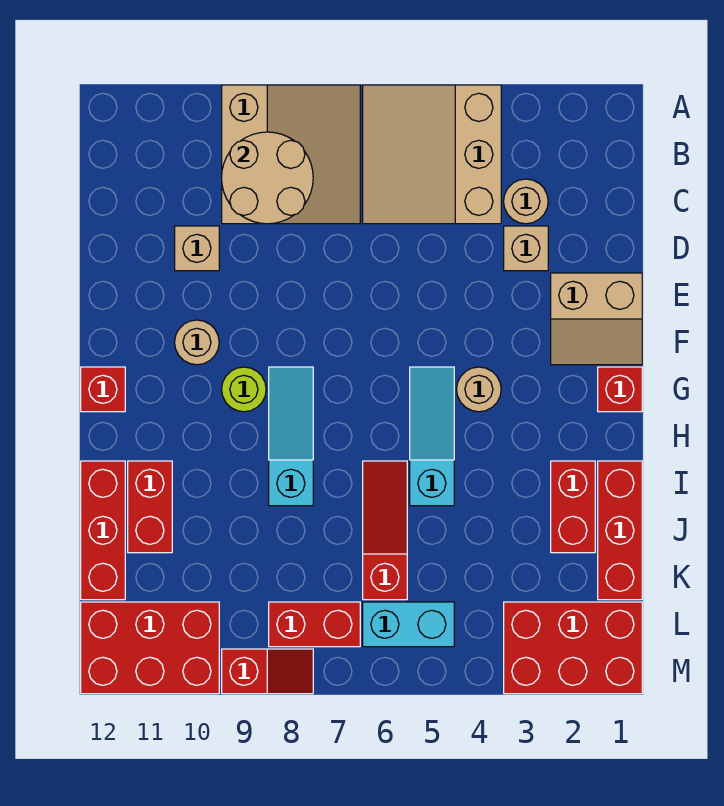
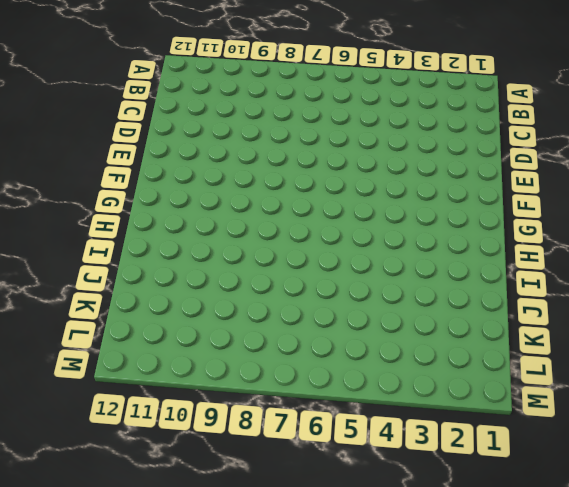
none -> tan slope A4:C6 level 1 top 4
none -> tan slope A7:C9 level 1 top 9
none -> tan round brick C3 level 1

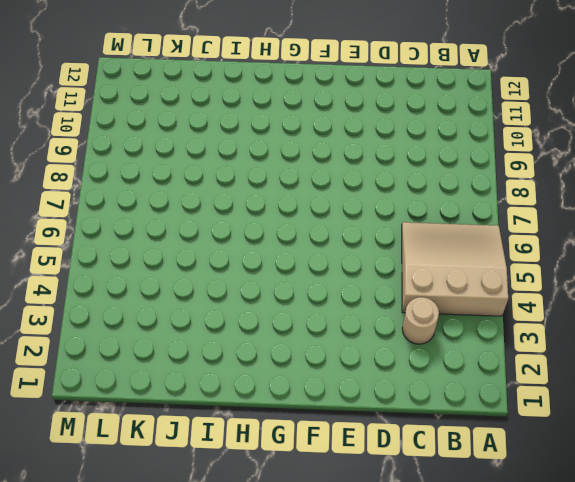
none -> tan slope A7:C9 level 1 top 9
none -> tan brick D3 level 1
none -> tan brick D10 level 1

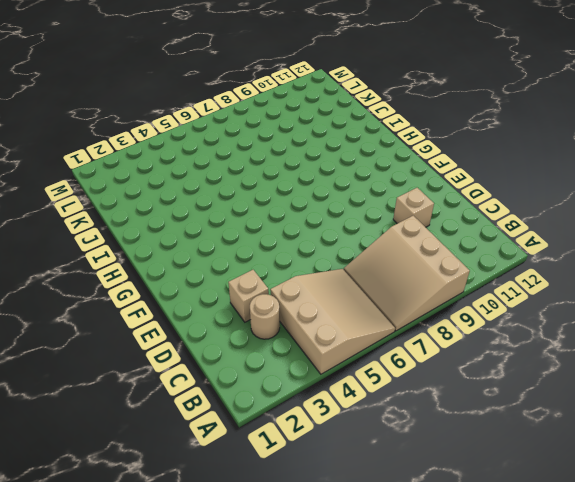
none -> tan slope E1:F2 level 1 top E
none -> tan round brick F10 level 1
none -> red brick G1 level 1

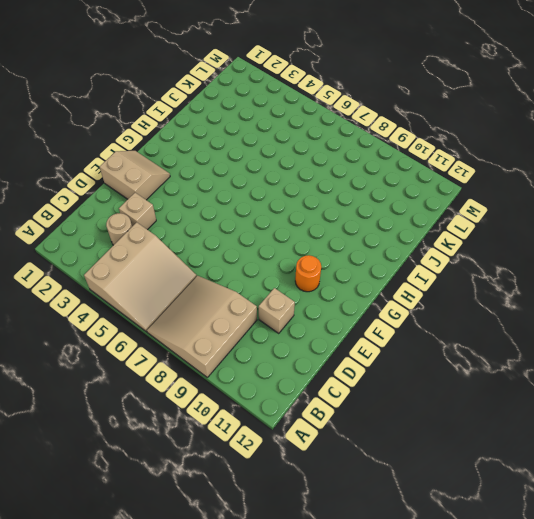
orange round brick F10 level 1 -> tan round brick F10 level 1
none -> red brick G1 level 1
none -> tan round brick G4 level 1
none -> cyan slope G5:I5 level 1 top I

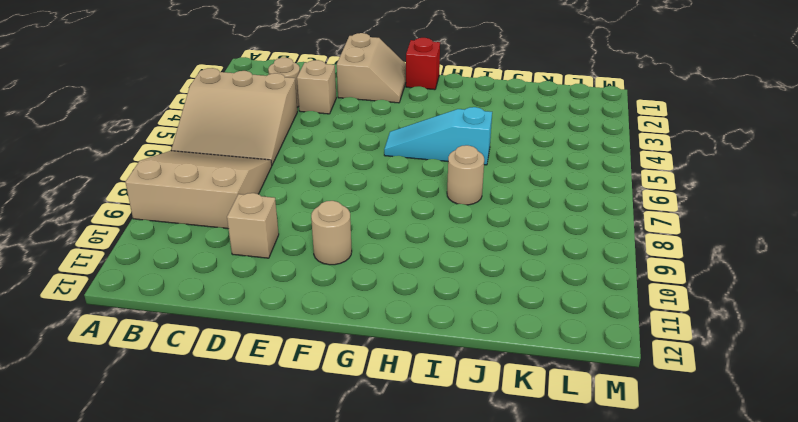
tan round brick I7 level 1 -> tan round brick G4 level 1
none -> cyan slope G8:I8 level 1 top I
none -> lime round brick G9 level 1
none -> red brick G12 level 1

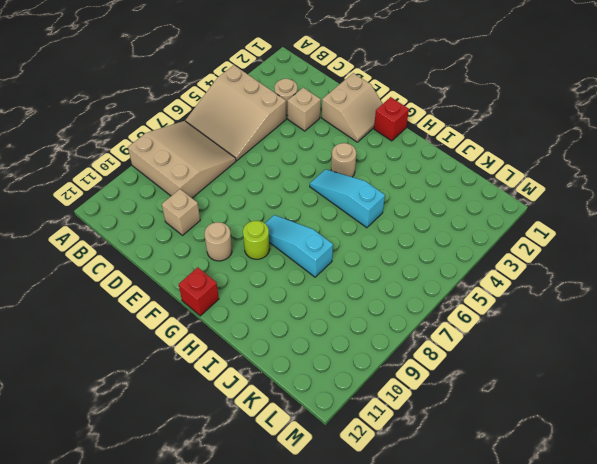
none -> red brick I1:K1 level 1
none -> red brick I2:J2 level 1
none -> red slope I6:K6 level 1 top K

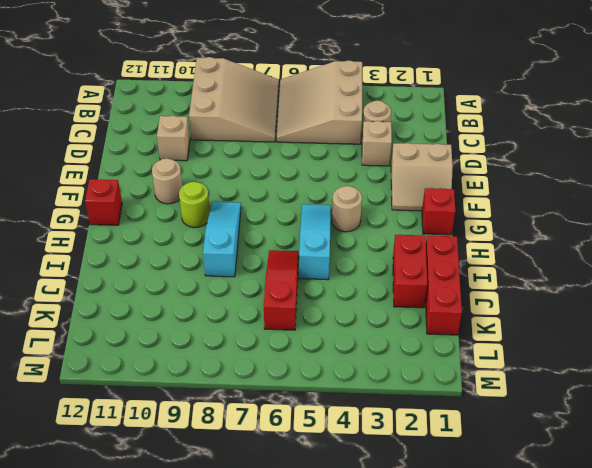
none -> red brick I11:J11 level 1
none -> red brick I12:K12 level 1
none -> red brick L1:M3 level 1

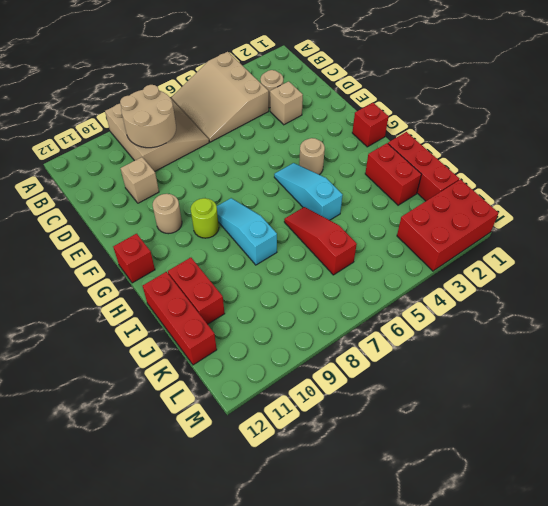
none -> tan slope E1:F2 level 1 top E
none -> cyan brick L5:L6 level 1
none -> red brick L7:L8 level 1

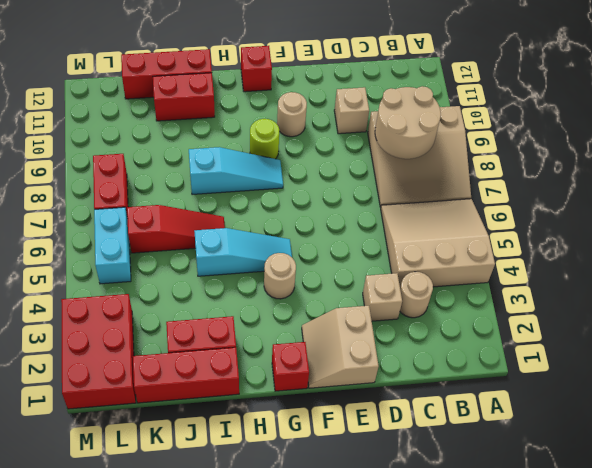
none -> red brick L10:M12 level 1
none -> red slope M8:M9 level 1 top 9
★ ★ ★
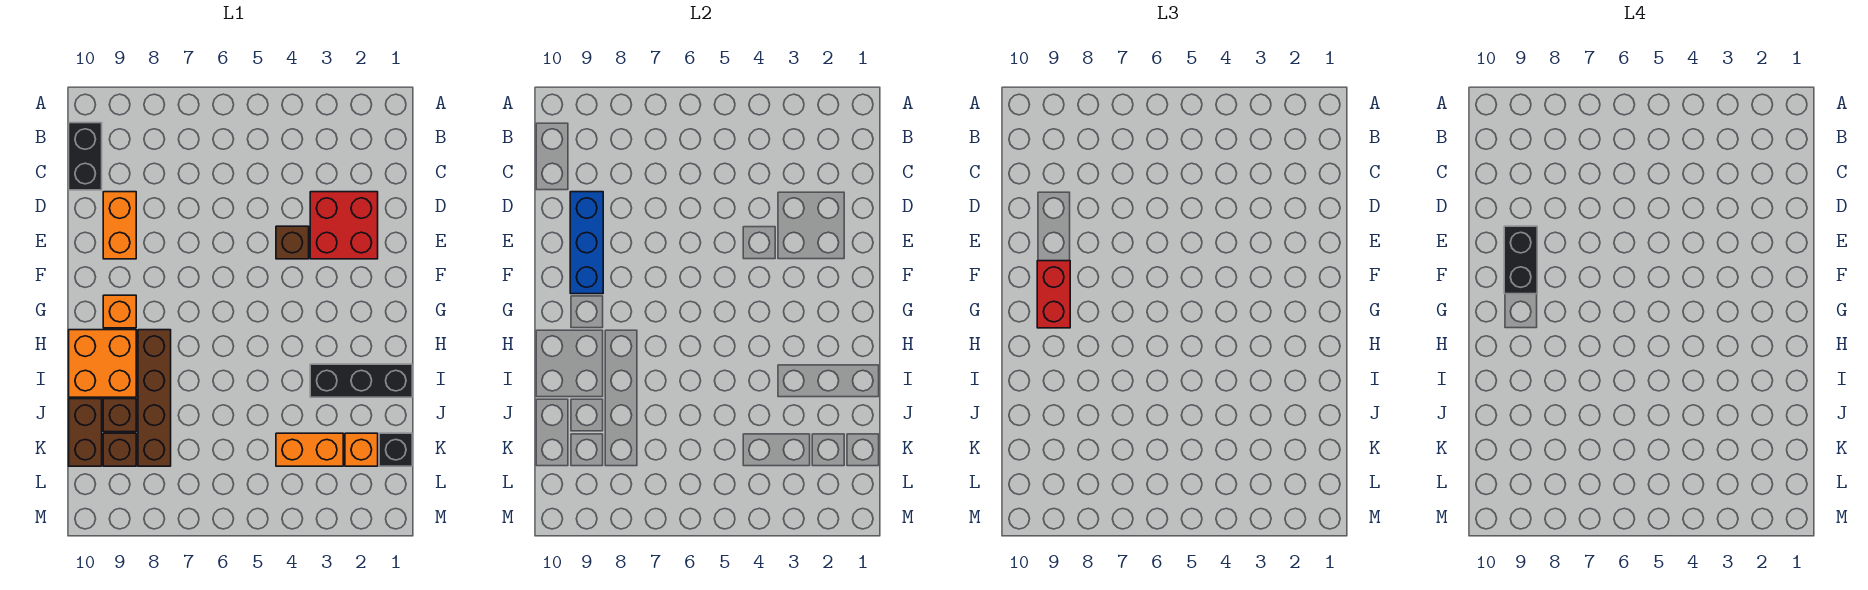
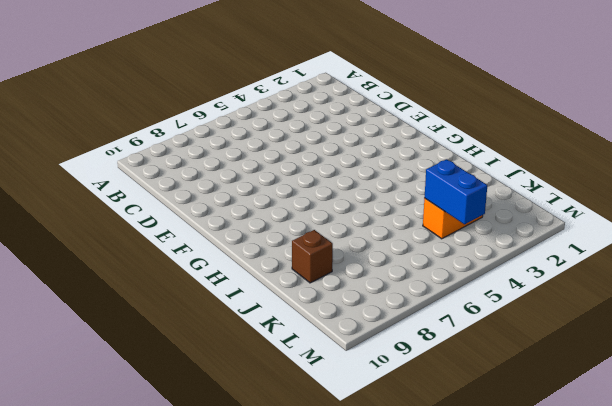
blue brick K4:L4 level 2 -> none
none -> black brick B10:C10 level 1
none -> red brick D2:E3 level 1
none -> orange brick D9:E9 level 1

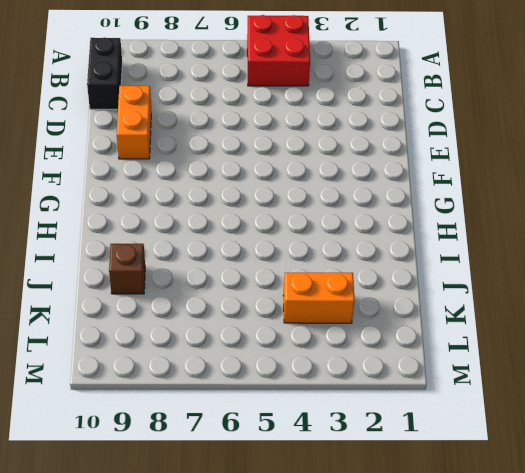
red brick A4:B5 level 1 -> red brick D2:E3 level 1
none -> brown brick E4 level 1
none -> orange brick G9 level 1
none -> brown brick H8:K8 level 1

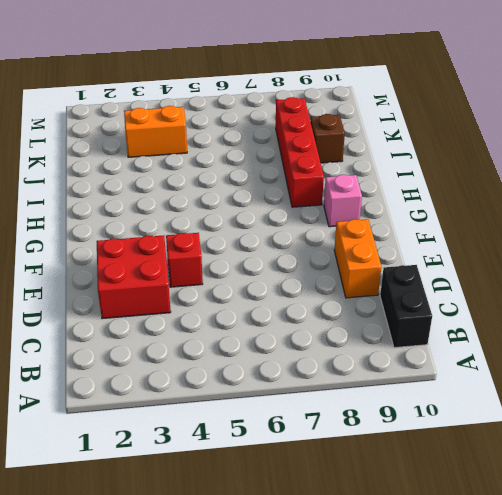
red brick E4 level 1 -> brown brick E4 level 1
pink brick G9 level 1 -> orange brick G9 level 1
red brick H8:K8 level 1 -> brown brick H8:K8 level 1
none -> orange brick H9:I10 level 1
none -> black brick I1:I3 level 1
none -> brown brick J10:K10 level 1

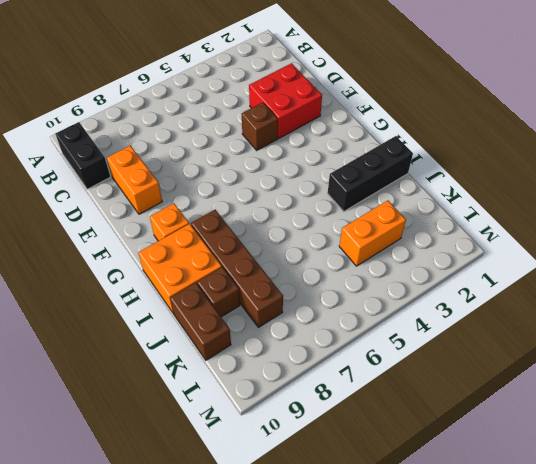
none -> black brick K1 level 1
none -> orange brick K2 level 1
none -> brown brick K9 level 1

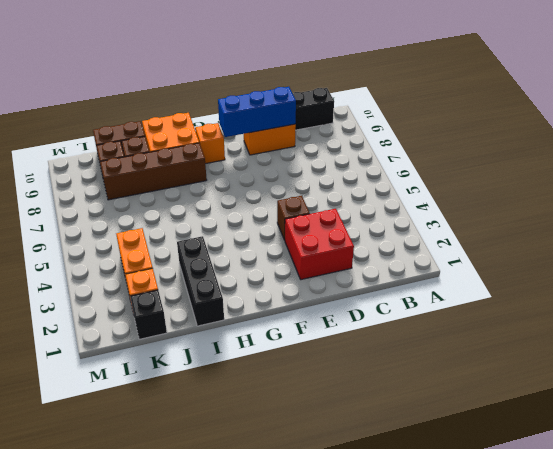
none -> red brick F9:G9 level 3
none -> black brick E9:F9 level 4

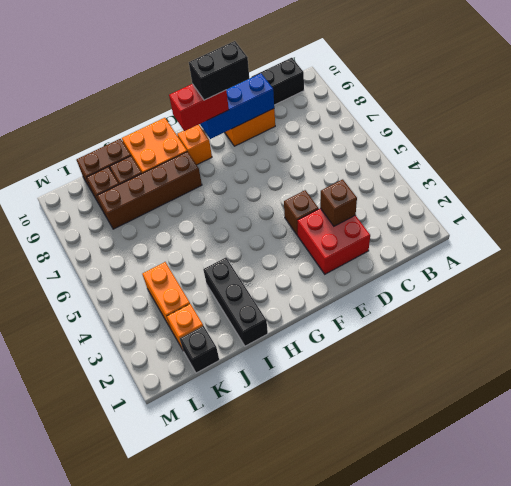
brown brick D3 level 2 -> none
★ ★ ★
### What you need to do
Which of the lines in the material carry the string "cyan"? Pull them out.

### Answer for the task
none -> cyan slope G5:I5 level 1 top I
none -> cyan slope G8:I8 level 1 top I
none -> cyan brick L5:L6 level 1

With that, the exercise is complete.